- Supplied information
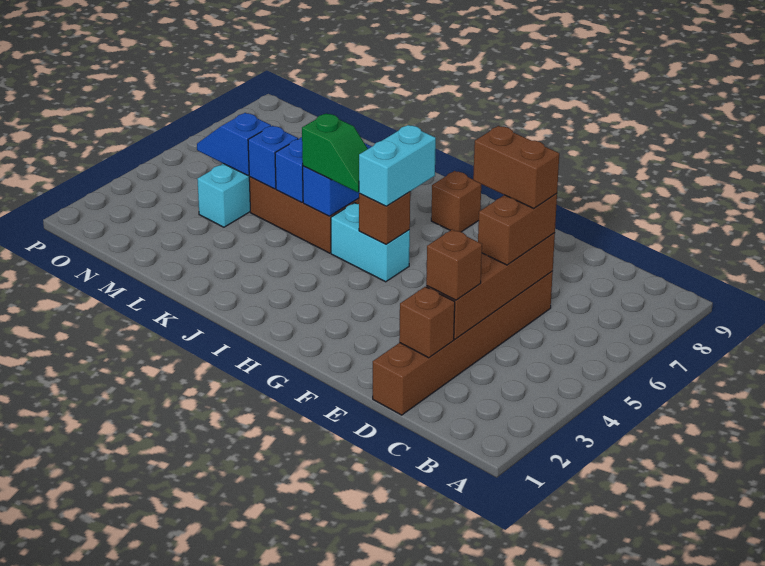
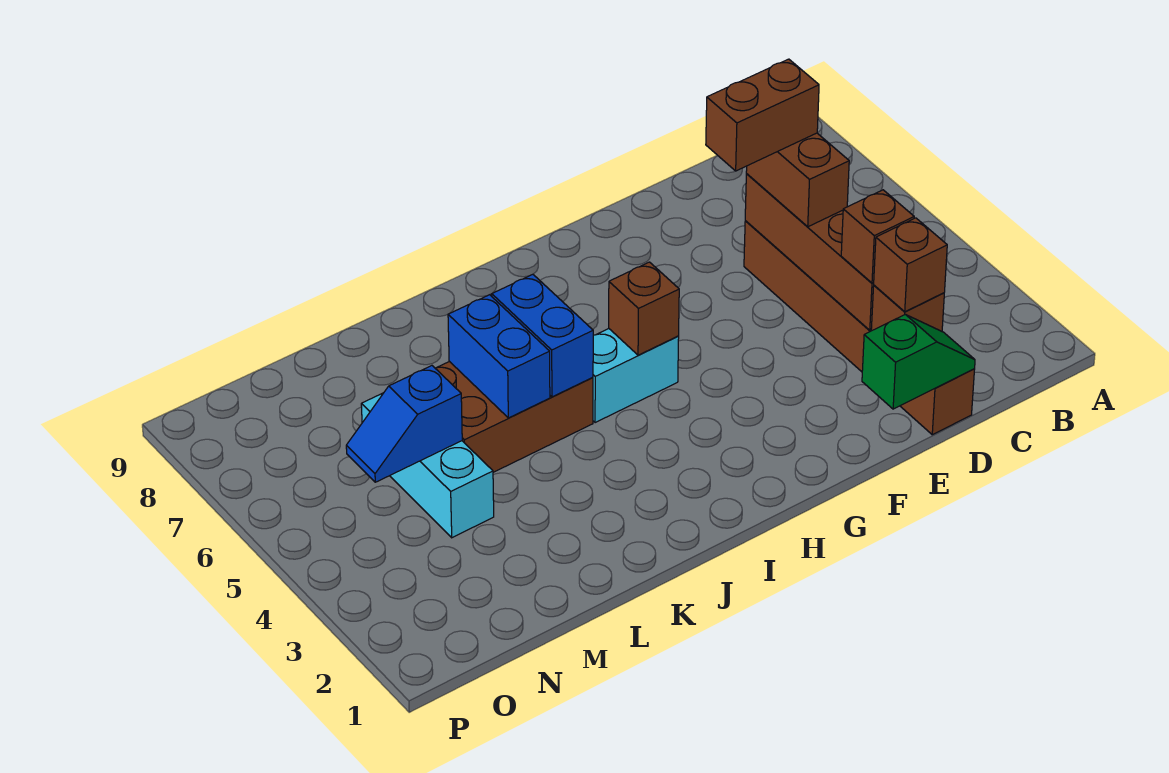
cyan brick H5:H6 level 3 -> none
brown brick H8 level 1 -> brown brick D2 level 3
green slope I5:J5 level 3 top J -> green slope D1:E1 level 2 top E
blue brick L5 level 2 -> none

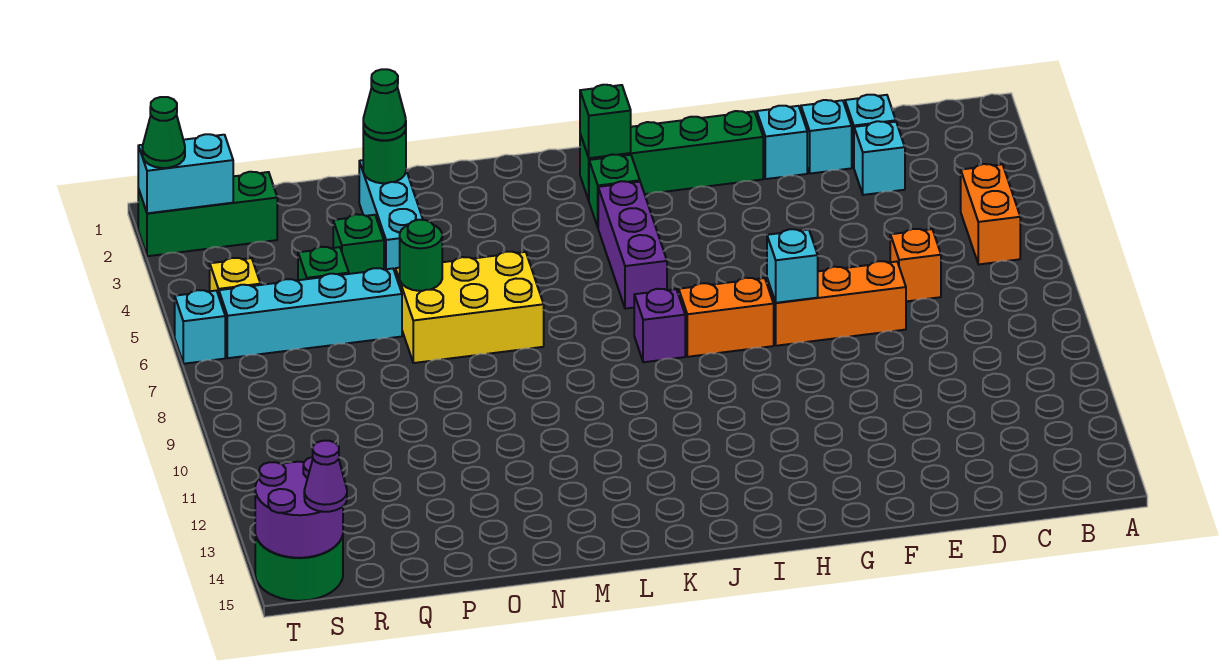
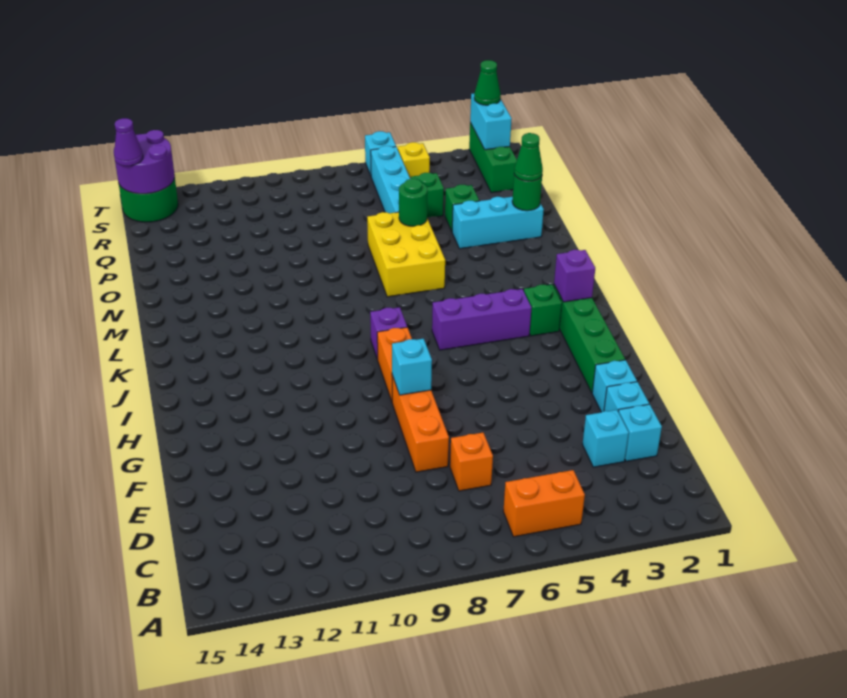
green brick J2 level 2 -> purple brick J2 level 2

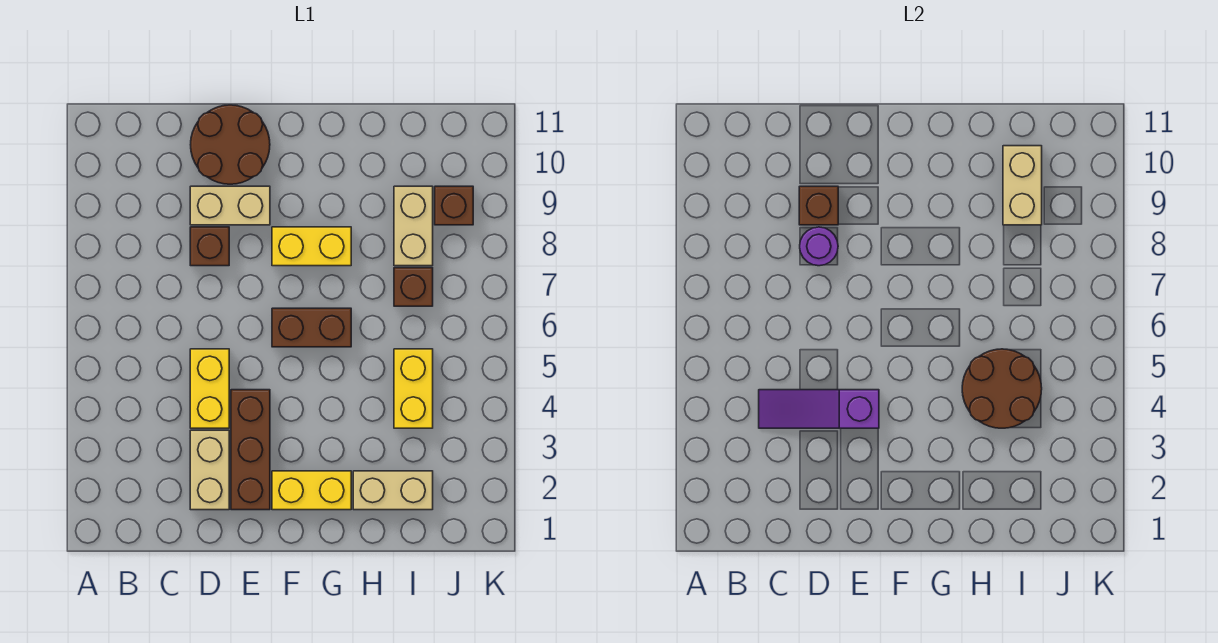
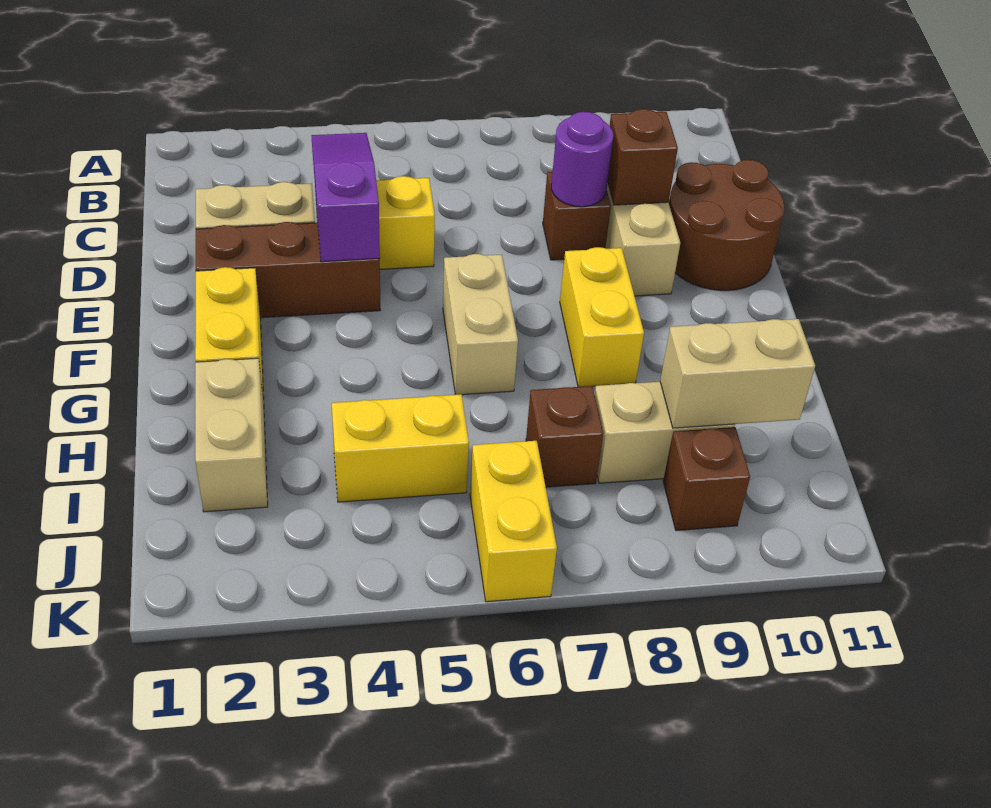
brown brick F6:G6 level 1 -> tan brick F6:G6 level 1
brown round brick H4:I5 level 2 -> none
none -> yellow brick J6:K6 level 1

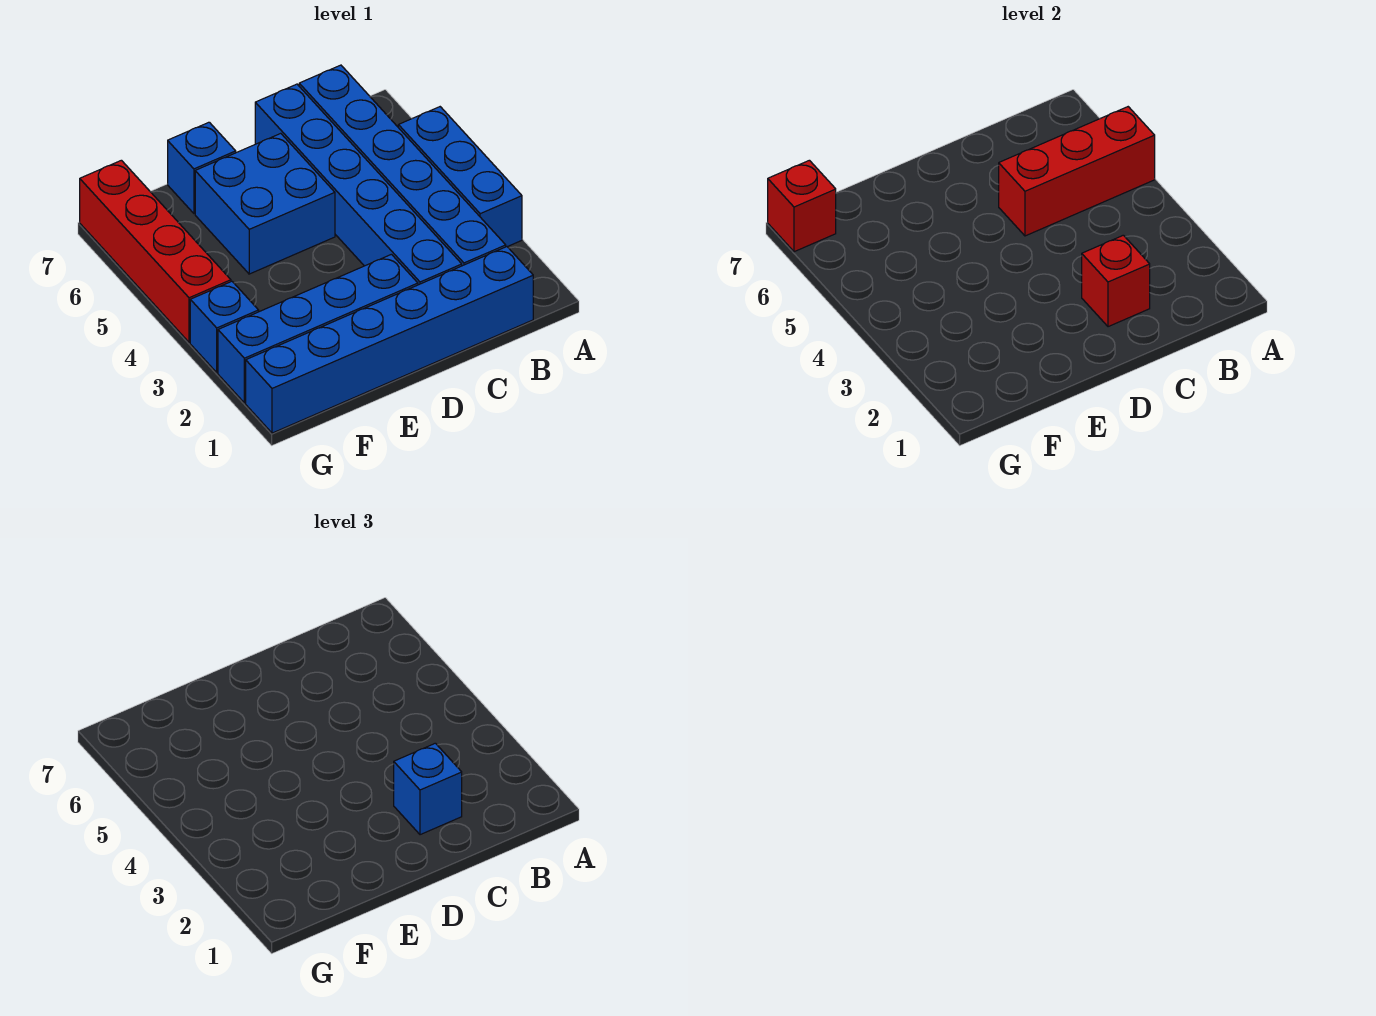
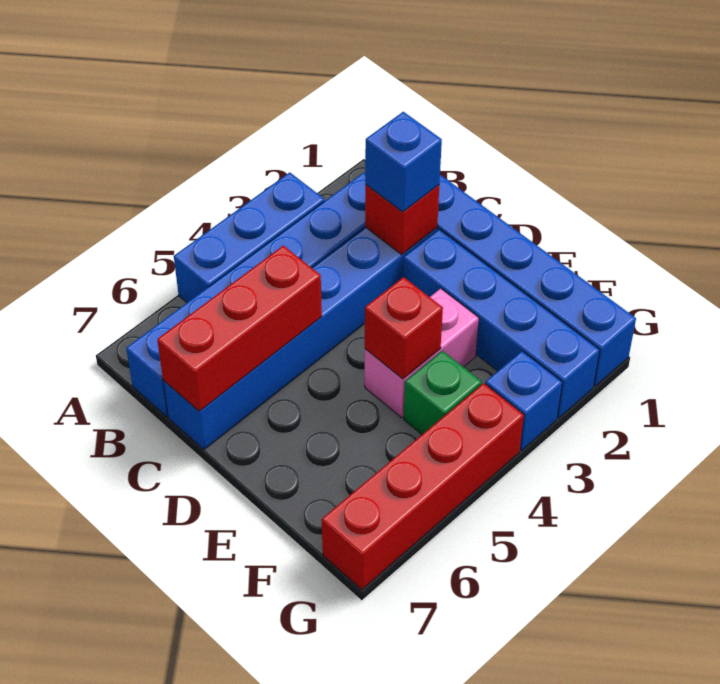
red brick A5:C5 level 2 -> red brick C5:C7 level 2
blue brick D5:E6 level 1 -> none
none -> pink brick E3:E4 level 1
blue brick E7 level 1 -> none
none -> green brick F4 level 1
red brick G7 level 2 -> red brick E4 level 2

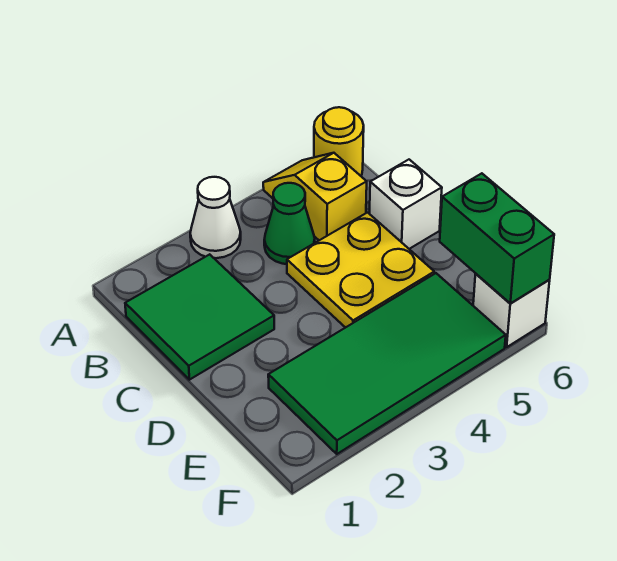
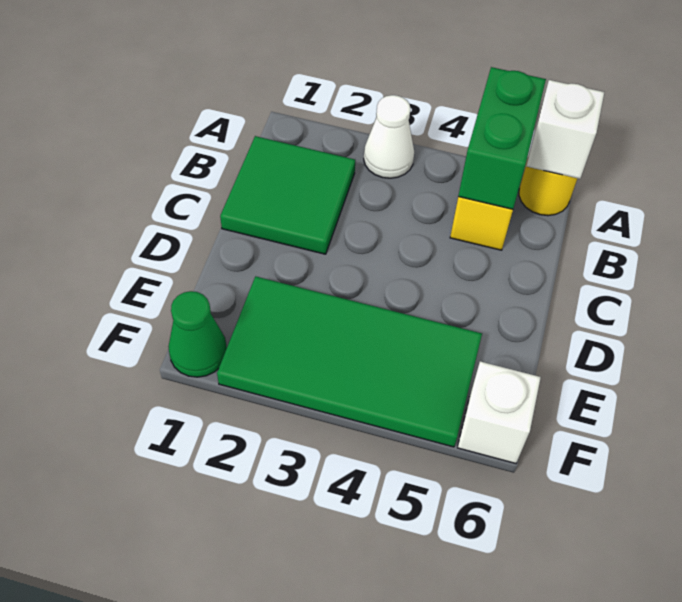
green cone B4 level 1 -> green cone F1 level 1
yellow plate C4:D5 level 1 -> none
white brick C6 level 1 -> white brick A6 level 2
green brick E6:F6 level 2 -> green brick A5:B5 level 2

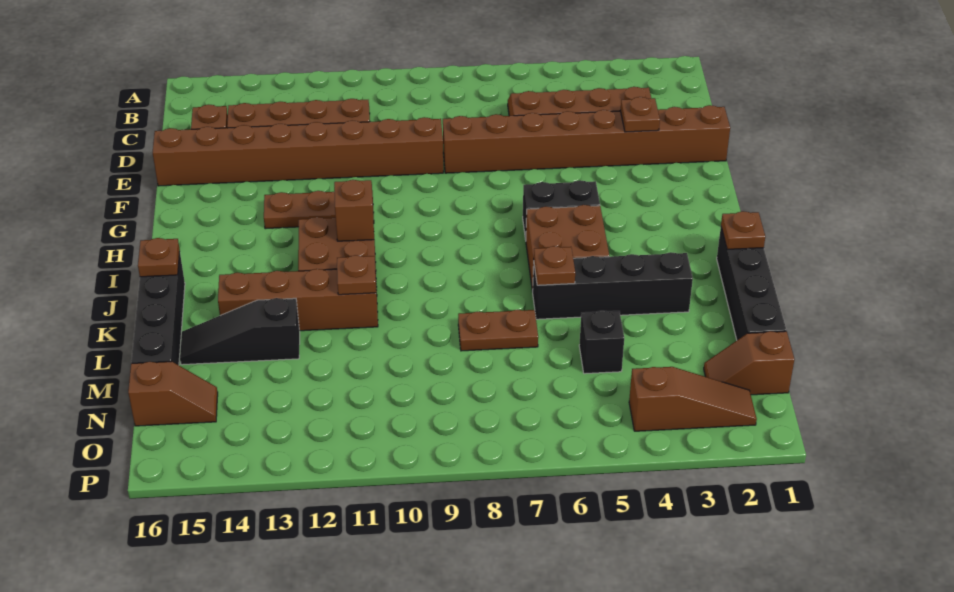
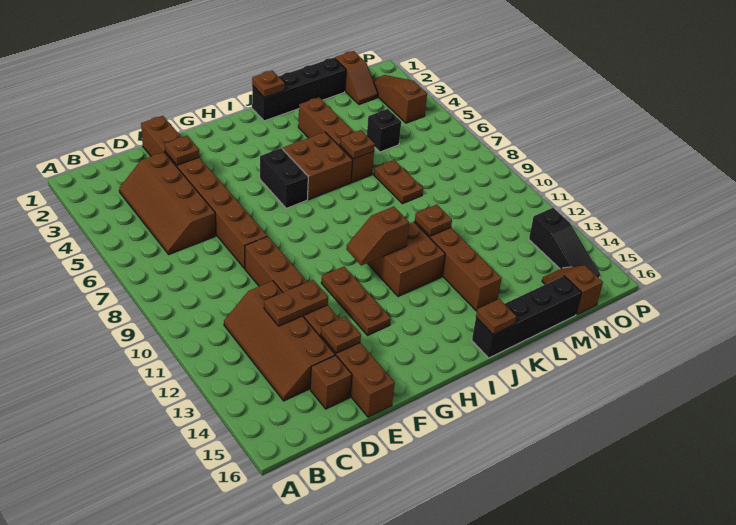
none -> brown plate D12:E12 level 2
none -> brown plate E14 level 2
black brick K3:K6 level 1 -> brown brick K3:K6 level 1
black slope L13:L15 level 1 top 13 -> black slope O13:O15 level 1 top 13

- What is being asked
Setting the pictures aside, return exactly the lines from the line with "none -> yellow brick J6:K6 level 1" through the last line of the listing above.

- Result for this task
none -> yellow brick J6:K6 level 1

red brick A5:C5 level 2 -> red brick C5:C7 level 2
blue brick D5:E6 level 1 -> none
none -> pink brick E3:E4 level 1
blue brick E7 level 1 -> none
none -> green brick F4 level 1
red brick G7 level 2 -> red brick E4 level 2

green cone B4 level 1 -> green cone F1 level 1
yellow plate C4:D5 level 1 -> none
white brick C6 level 1 -> white brick A6 level 2
green brick E6:F6 level 2 -> green brick A5:B5 level 2

none -> brown plate D12:E12 level 2
none -> brown plate E14 level 2
black brick K3:K6 level 1 -> brown brick K3:K6 level 1
black slope L13:L15 level 1 top 13 -> black slope O13:O15 level 1 top 13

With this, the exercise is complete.